EXERCISE PROMPT: Every line that contains the word "moved" should be copied from the records below.
======== DATASET RECORDS ========
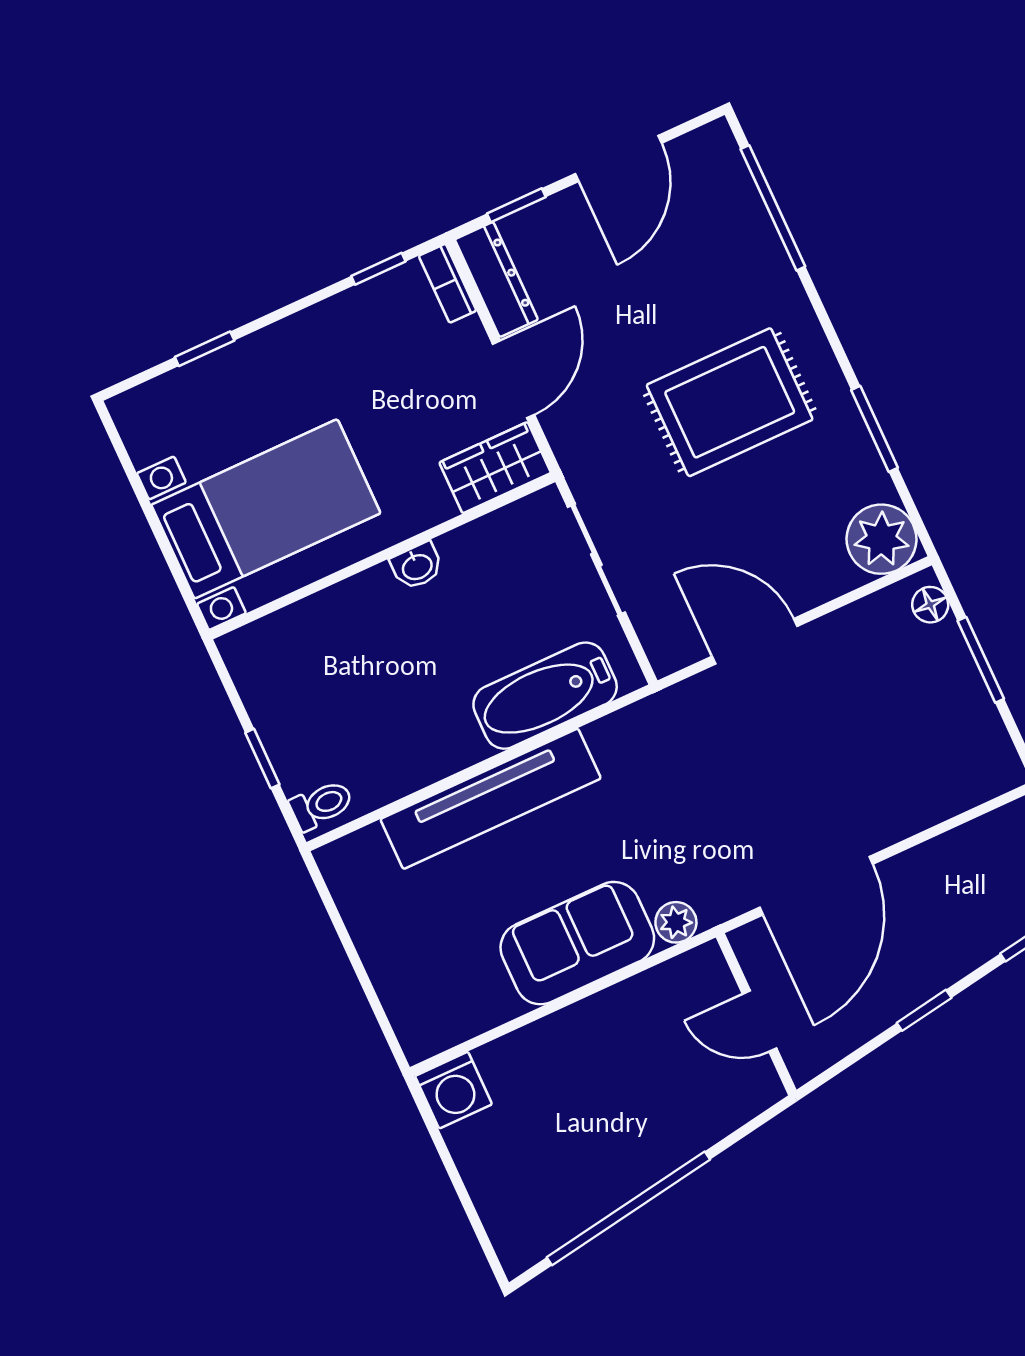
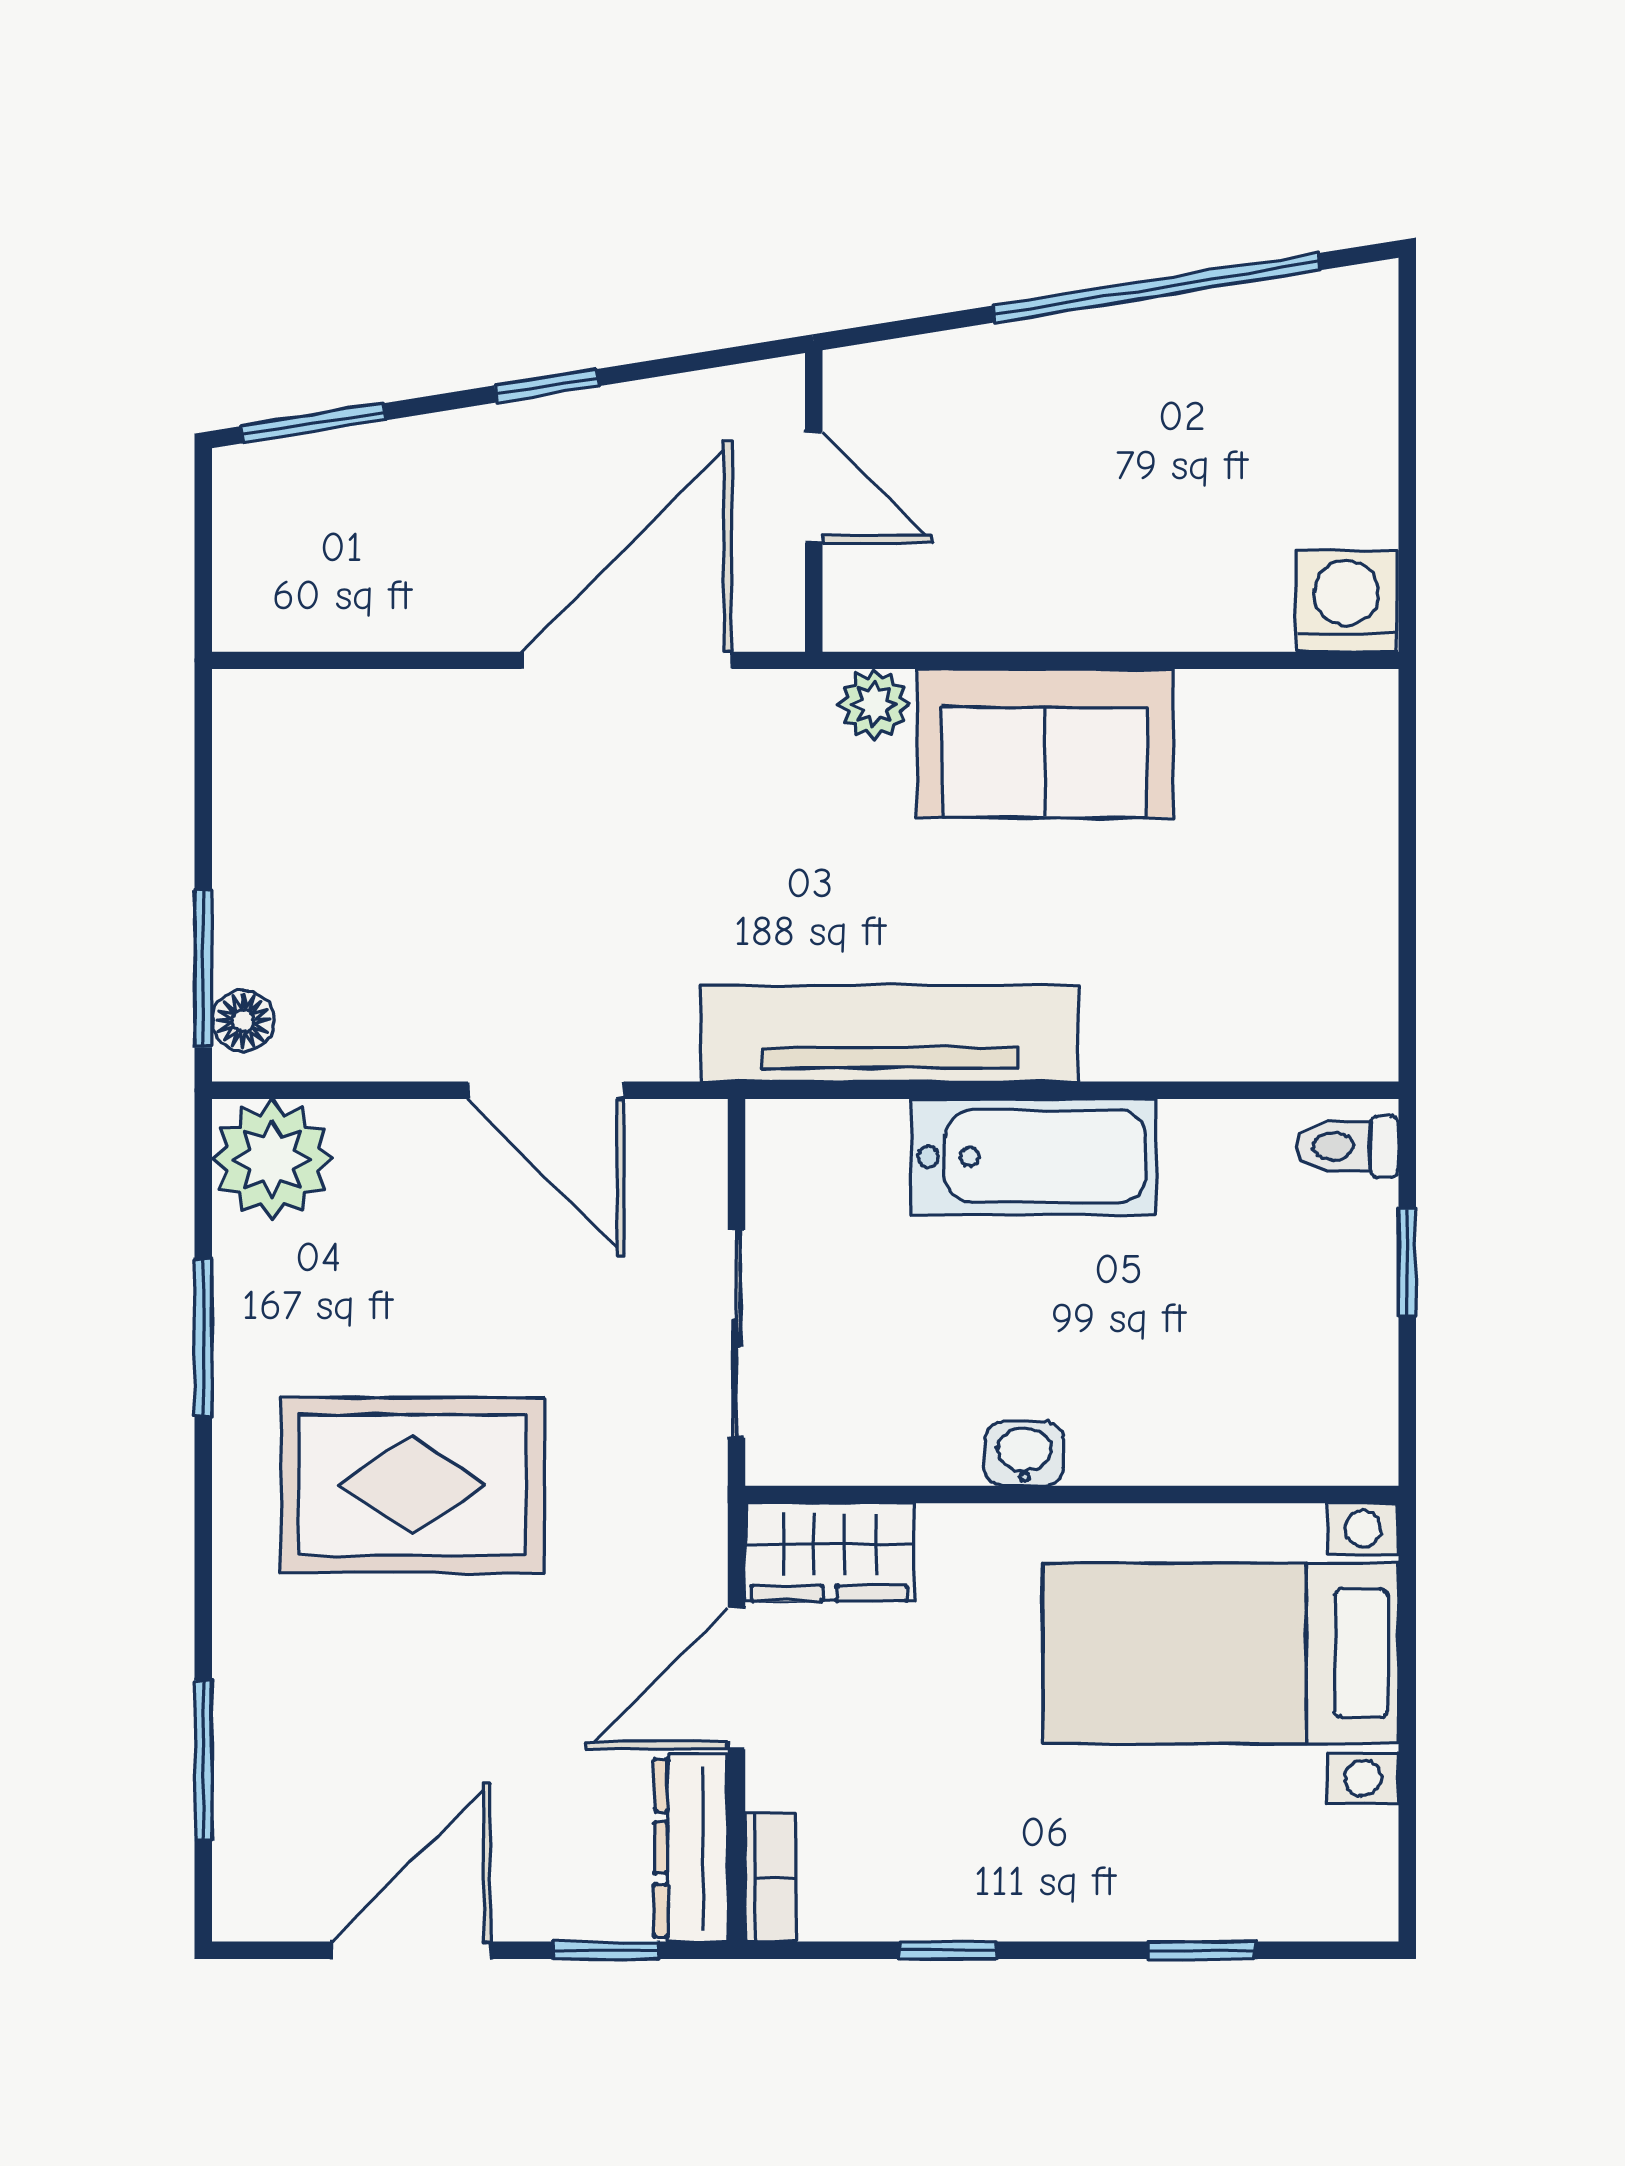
window: (773, 208) -> (203, 1760), width x0.69
window: (378, 269) -> (947, 1950), moved
window: (981, 660) -> (203, 969), moved
bathtub: (545, 696) -> (1033, 1157), moved
tv unit: (491, 799) -> (890, 1033), moved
========
REPLY TO THE EXERCISE:
window: (378, 269) -> (947, 1950), moved
window: (981, 660) -> (203, 969), moved
bathtub: (545, 696) -> (1033, 1157), moved
tv unit: (491, 799) -> (890, 1033), moved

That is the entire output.